Available records section start
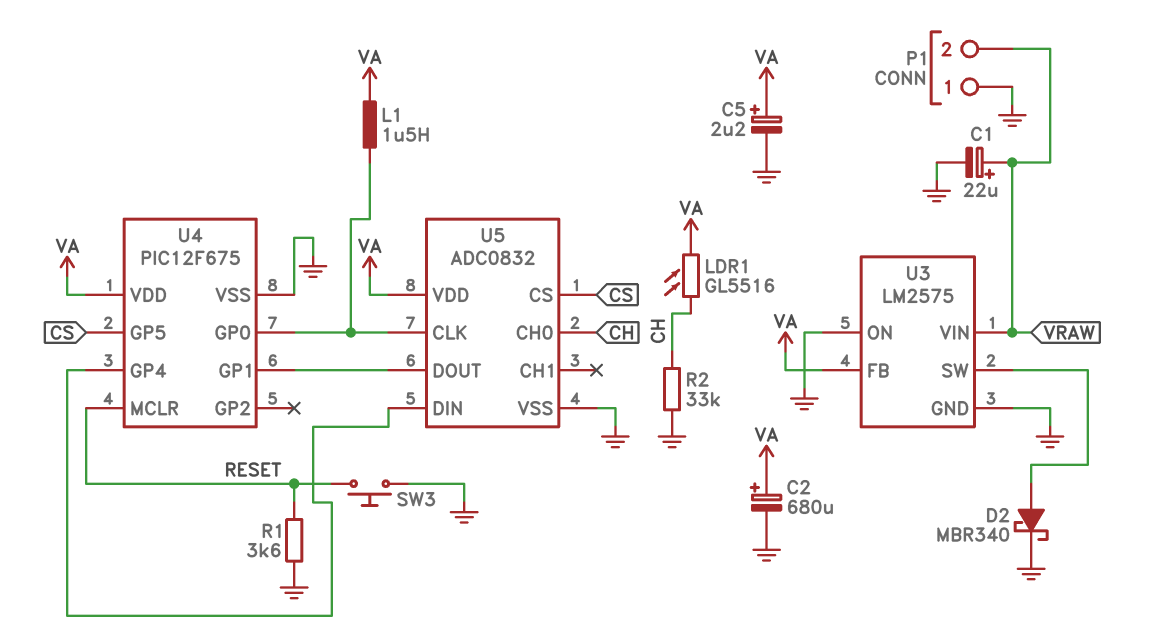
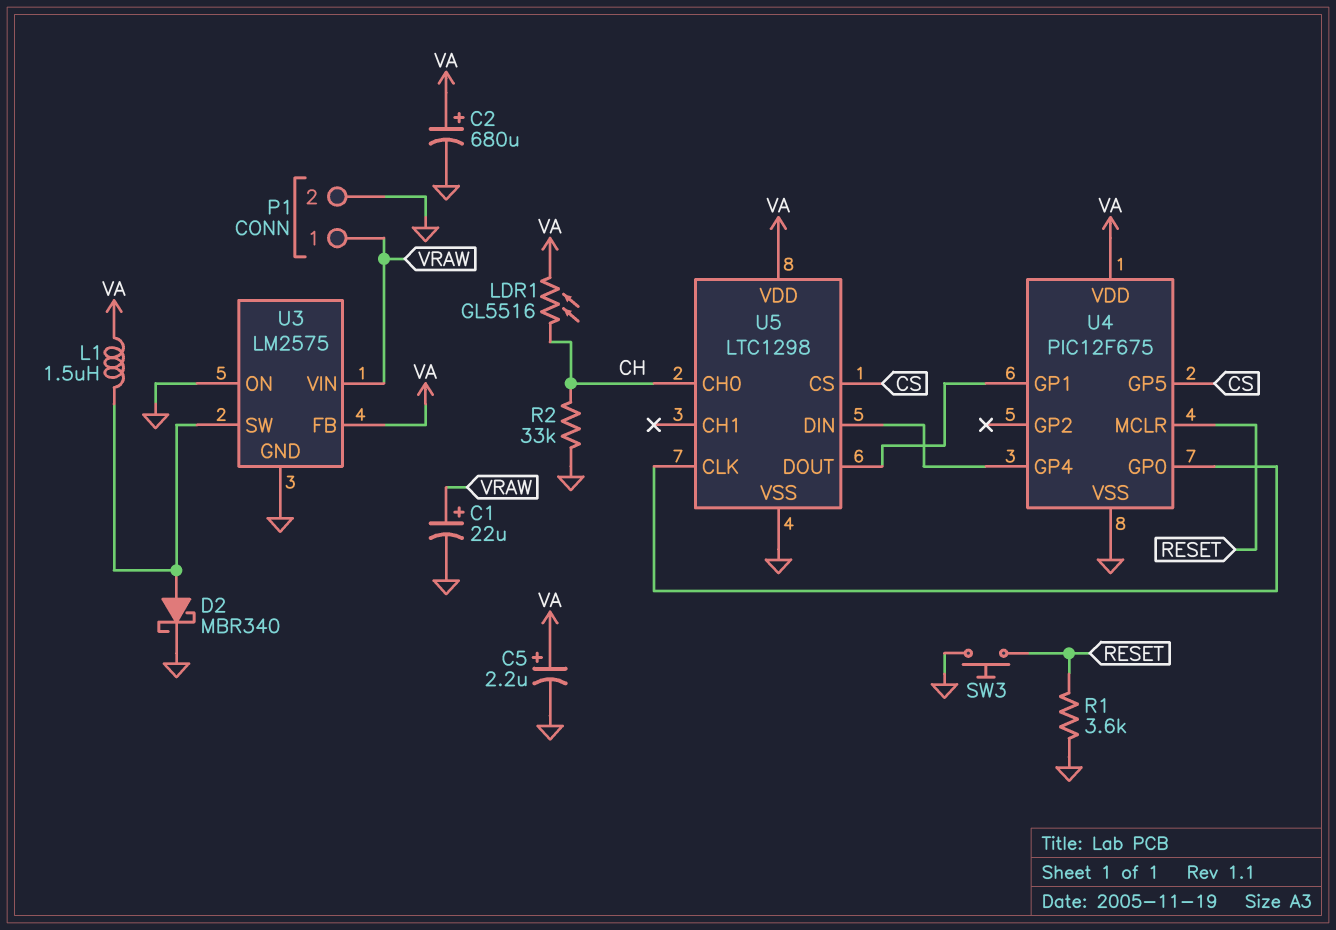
L1: 1.5uH (U4/GP0, VA) -> 1.5uH (U3/SW, VA)
P1 pin 1: GND -> VRAW
P1 pin 2: VRAW -> GND
U5: ADC0832 -> LTC1298

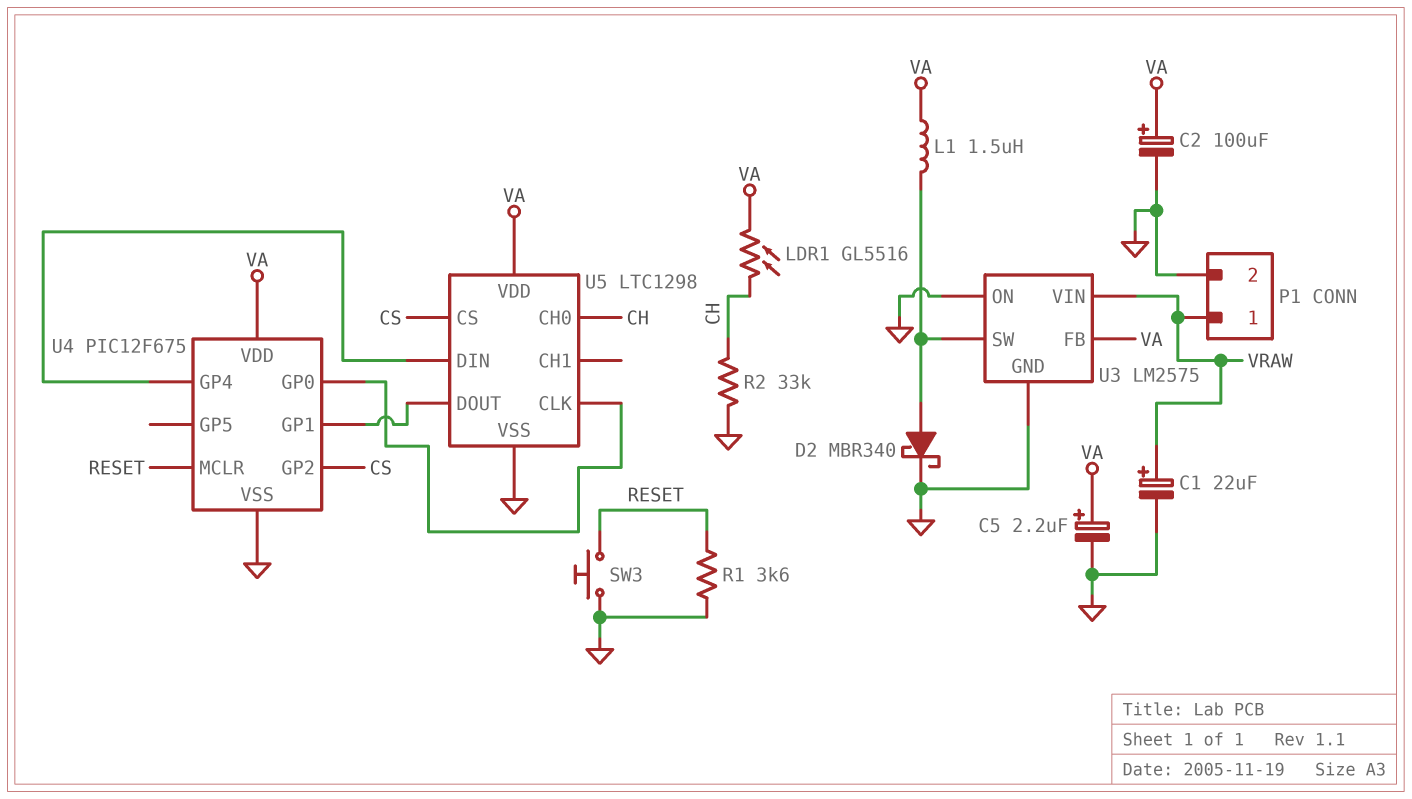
C2: 680uF (plus VA, minus GND) -> 100uF (plus VA, minus GND)
U4 pin GP2: none -> CS
U4 pin GP5: CS -> none

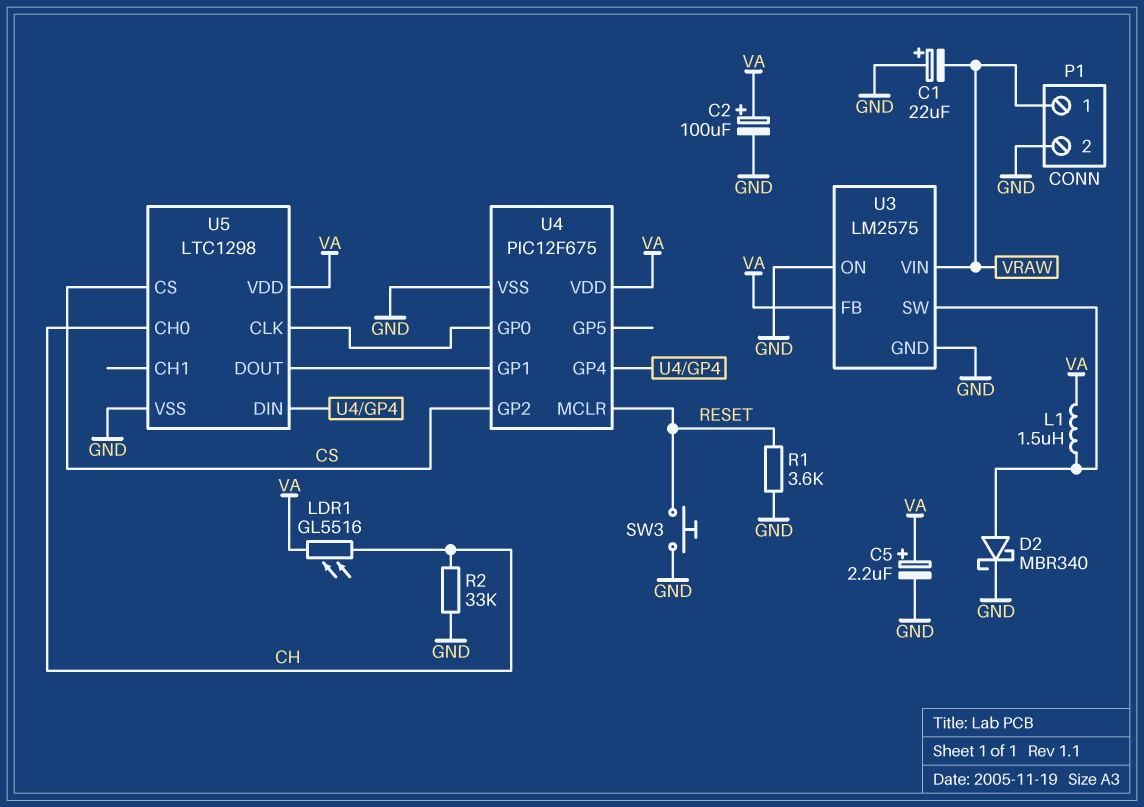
C1: 22uF (plus VRAW, minus GND) -> 22uF (plus GND, minus VRAW)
Available records section end
• Task requirements:
Transcribe the entries above verbatim, excluding any image.

• Your response:
L1: 1.5uH (U4/GP0, VA) -> 1.5uH (U3/SW, VA)
P1 pin 1: GND -> VRAW
P1 pin 2: VRAW -> GND
U5: ADC0832 -> LTC1298

C2: 680uF (plus VA, minus GND) -> 100uF (plus VA, minus GND)
U4 pin GP2: none -> CS
U4 pin GP5: CS -> none

C1: 22uF (plus VRAW, minus GND) -> 22uF (plus GND, minus VRAW)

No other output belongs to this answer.